(MATERIAL SHOWN Opens)

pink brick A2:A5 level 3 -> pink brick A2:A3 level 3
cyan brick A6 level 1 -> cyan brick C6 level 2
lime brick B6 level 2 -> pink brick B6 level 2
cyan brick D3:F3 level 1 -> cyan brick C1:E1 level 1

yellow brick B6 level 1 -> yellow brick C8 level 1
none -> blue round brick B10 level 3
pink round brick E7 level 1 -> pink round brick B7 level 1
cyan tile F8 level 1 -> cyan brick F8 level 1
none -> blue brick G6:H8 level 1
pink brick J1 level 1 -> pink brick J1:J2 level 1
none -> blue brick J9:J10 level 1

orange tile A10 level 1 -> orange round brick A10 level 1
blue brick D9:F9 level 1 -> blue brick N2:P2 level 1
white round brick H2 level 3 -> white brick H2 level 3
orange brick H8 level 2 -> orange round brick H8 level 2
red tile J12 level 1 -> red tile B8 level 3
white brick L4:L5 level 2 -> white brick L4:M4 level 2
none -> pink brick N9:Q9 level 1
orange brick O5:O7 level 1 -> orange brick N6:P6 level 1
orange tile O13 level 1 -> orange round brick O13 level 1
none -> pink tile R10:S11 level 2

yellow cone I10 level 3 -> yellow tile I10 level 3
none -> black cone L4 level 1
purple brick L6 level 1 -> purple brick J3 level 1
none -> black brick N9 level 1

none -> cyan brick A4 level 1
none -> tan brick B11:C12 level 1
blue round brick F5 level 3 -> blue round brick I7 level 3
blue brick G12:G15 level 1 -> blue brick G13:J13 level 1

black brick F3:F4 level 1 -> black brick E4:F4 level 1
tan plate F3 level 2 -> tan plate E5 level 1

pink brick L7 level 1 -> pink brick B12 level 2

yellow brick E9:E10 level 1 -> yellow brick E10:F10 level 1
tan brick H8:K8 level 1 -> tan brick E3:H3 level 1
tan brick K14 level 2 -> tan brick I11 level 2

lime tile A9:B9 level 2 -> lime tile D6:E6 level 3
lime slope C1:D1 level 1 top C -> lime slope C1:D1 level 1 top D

(MATERIAL SHOWN Closes)

Would you please reproduce the records above exactly, only from their first line through the line holding "none -> blue round brick B10 level 3", with both ends included?

# SOLUTION FOR THIS TASK
pink brick A2:A5 level 3 -> pink brick A2:A3 level 3
cyan brick A6 level 1 -> cyan brick C6 level 2
lime brick B6 level 2 -> pink brick B6 level 2
cyan brick D3:F3 level 1 -> cyan brick C1:E1 level 1

yellow brick B6 level 1 -> yellow brick C8 level 1
none -> blue round brick B10 level 3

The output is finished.